Supplied entries =
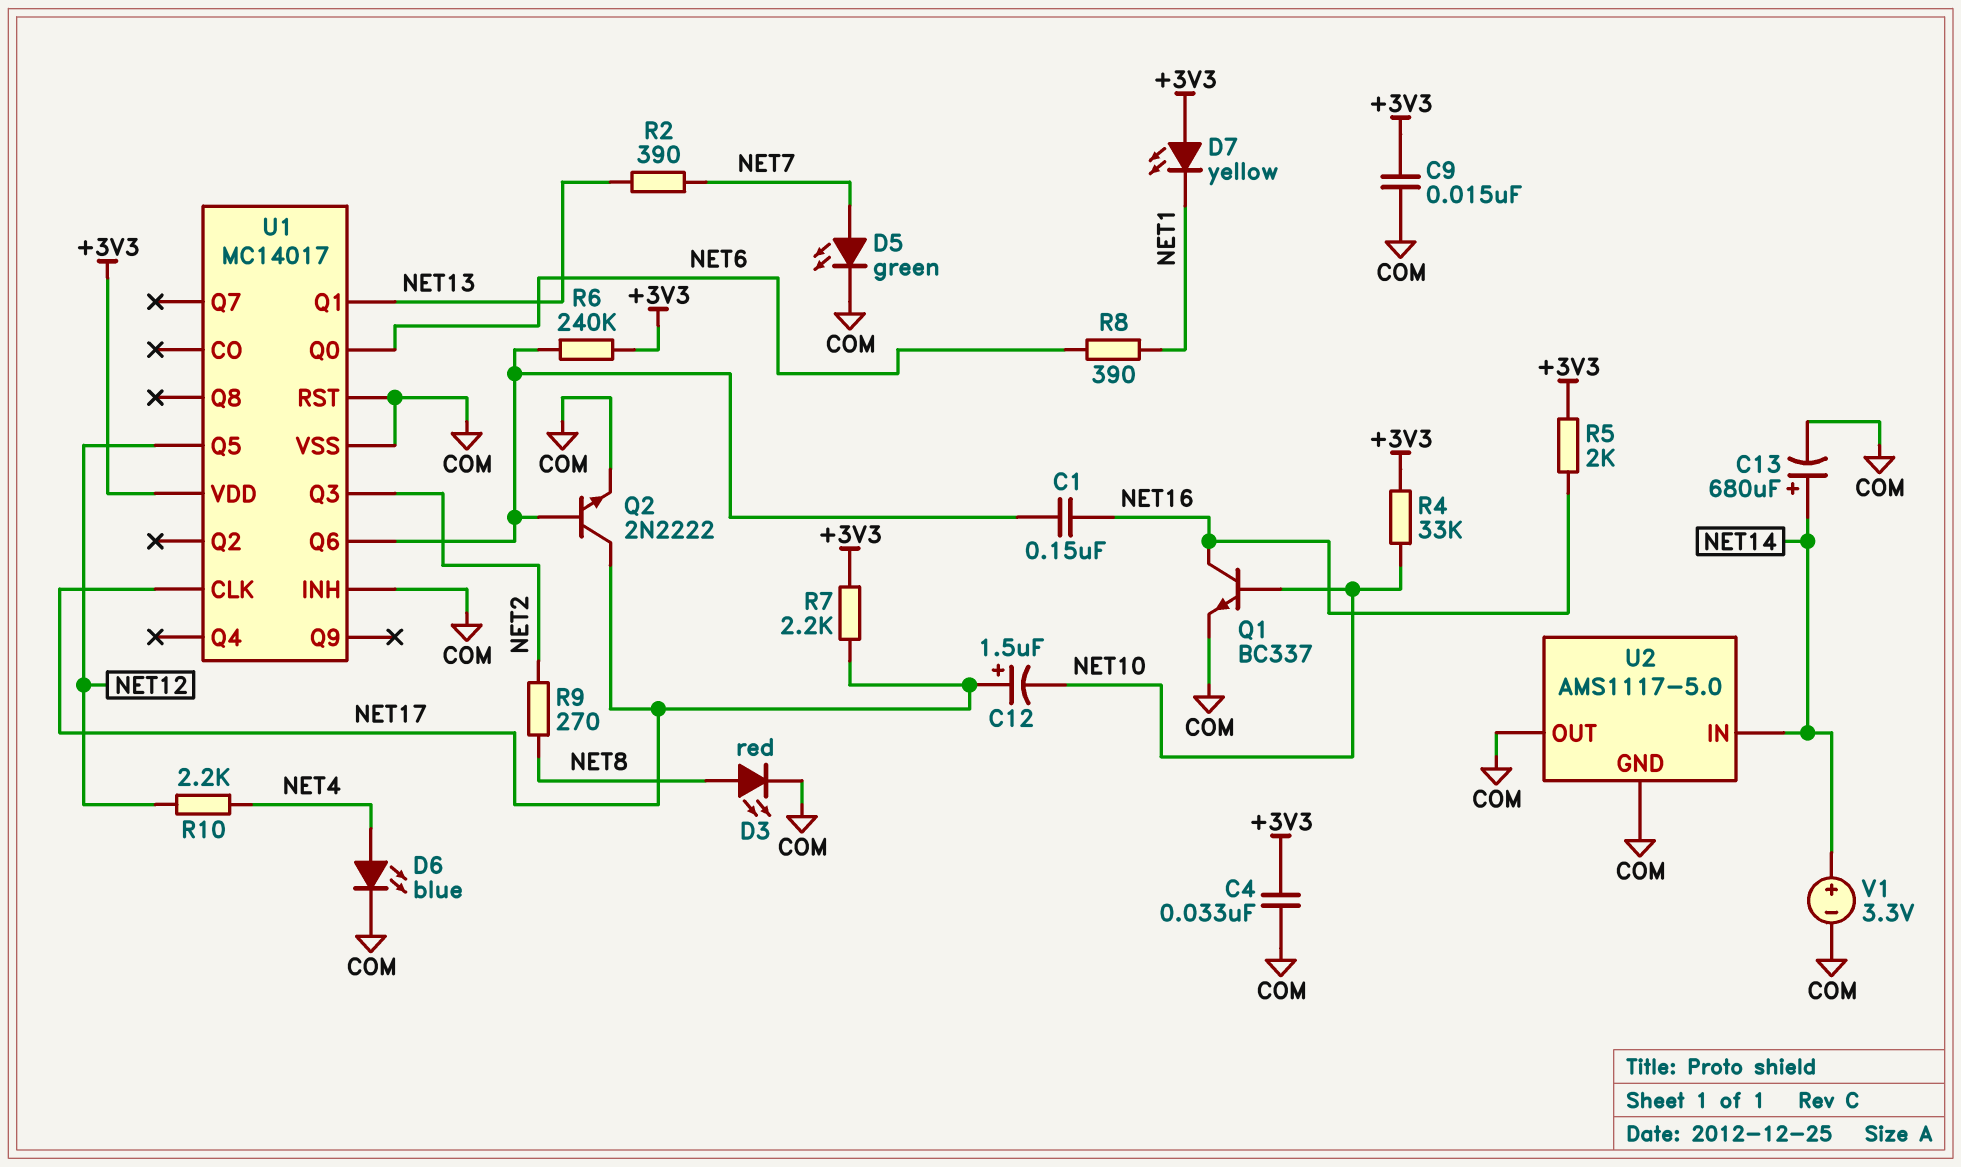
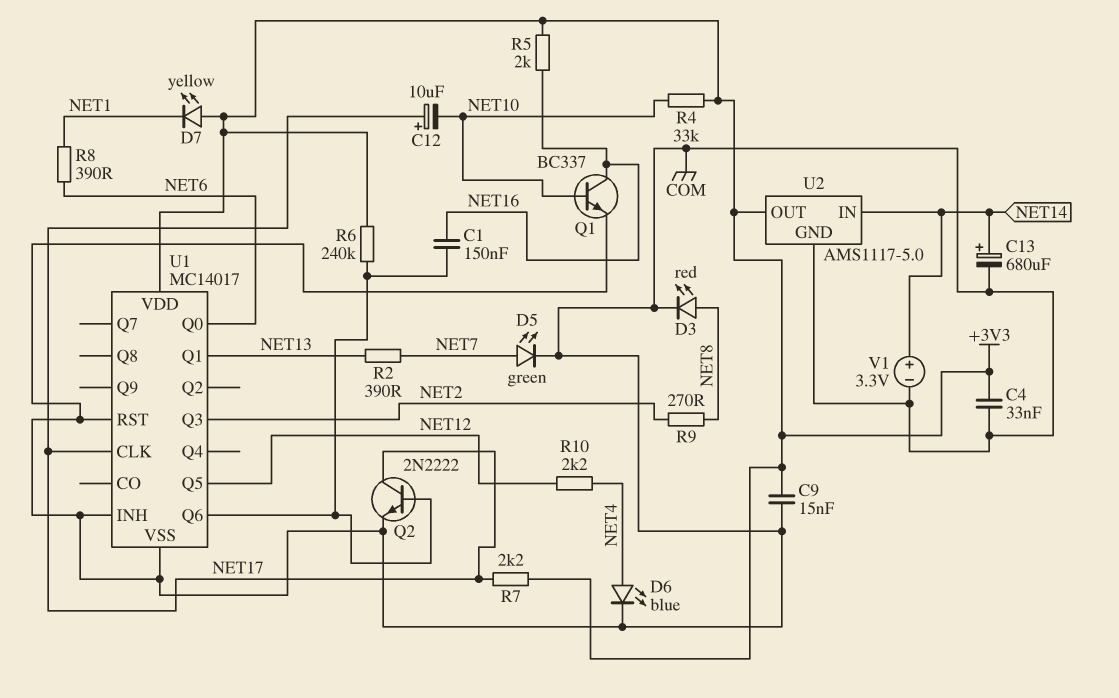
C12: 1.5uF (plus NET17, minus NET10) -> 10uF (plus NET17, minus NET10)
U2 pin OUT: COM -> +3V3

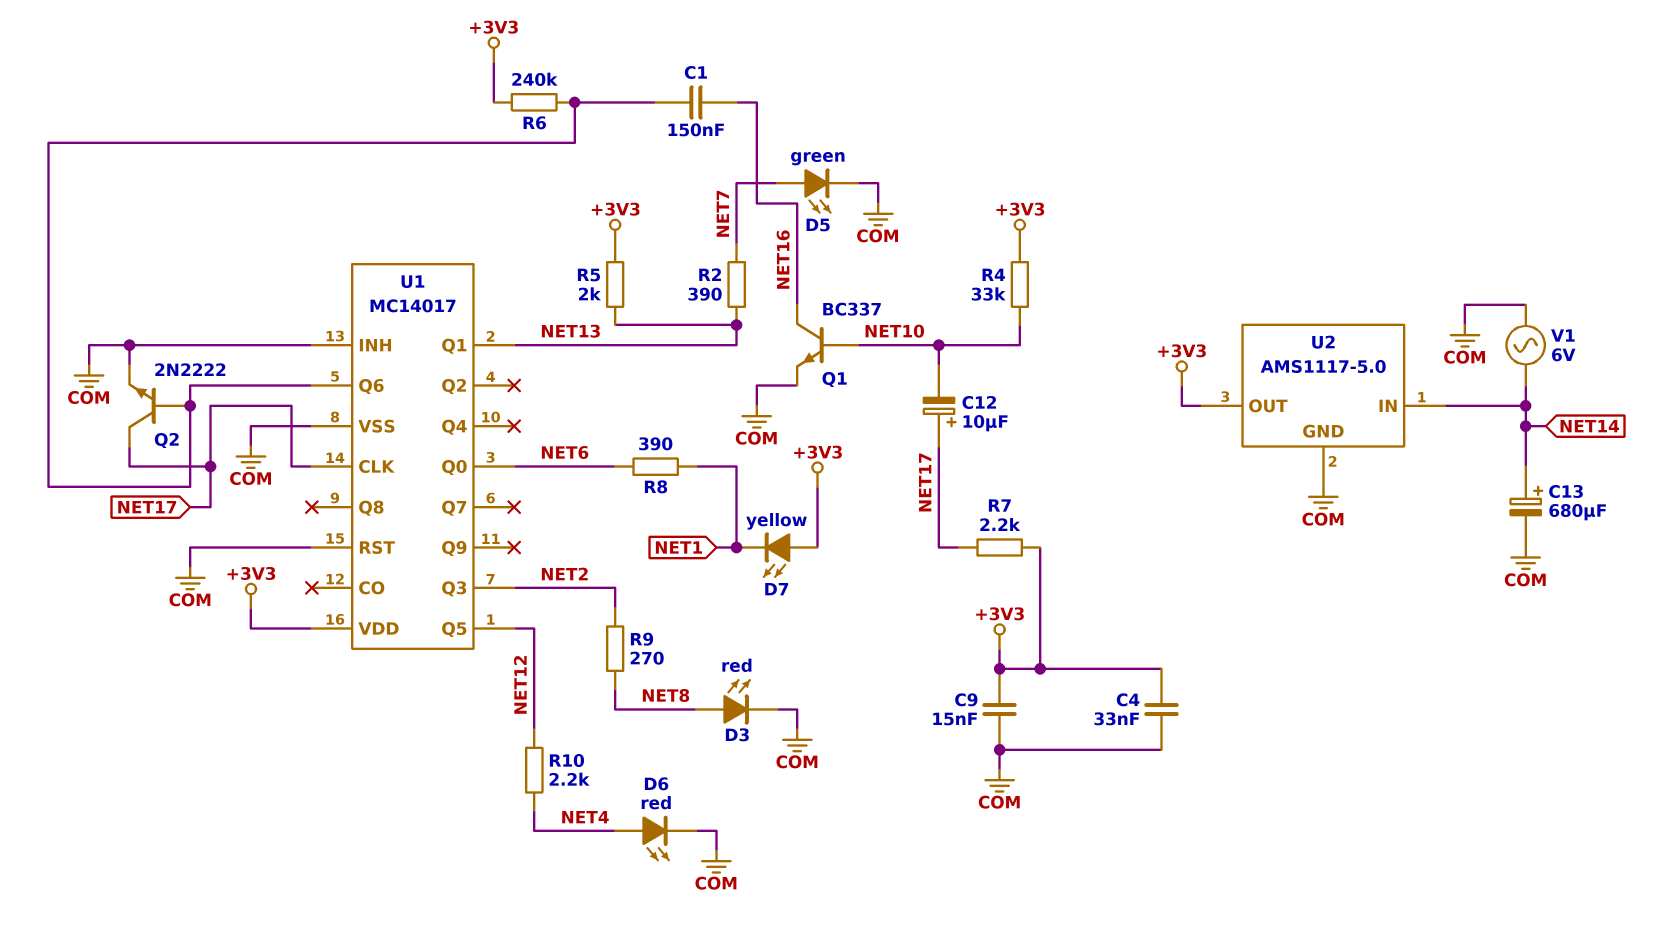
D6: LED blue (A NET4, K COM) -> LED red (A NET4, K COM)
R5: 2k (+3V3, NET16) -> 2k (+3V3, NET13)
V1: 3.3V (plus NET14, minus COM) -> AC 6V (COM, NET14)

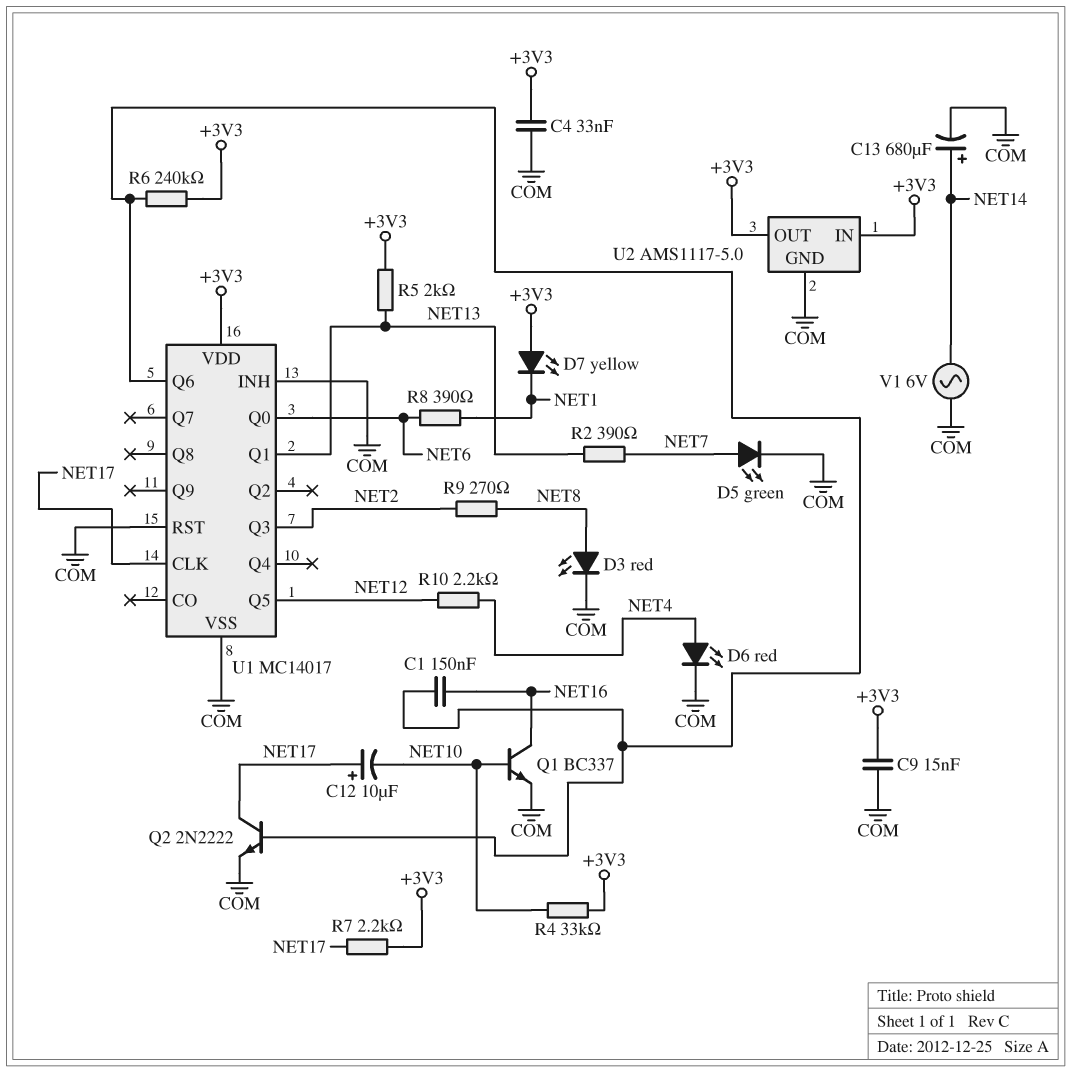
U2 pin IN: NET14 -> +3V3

Required work = Pictures stay out of the copy; please restate every record above exactly.

Written answer =
C12: 1.5uF (plus NET17, minus NET10) -> 10uF (plus NET17, minus NET10)
U2 pin OUT: COM -> +3V3

D6: LED blue (A NET4, K COM) -> LED red (A NET4, K COM)
R5: 2k (+3V3, NET16) -> 2k (+3V3, NET13)
V1: 3.3V (plus NET14, minus COM) -> AC 6V (COM, NET14)

U2 pin IN: NET14 -> +3V3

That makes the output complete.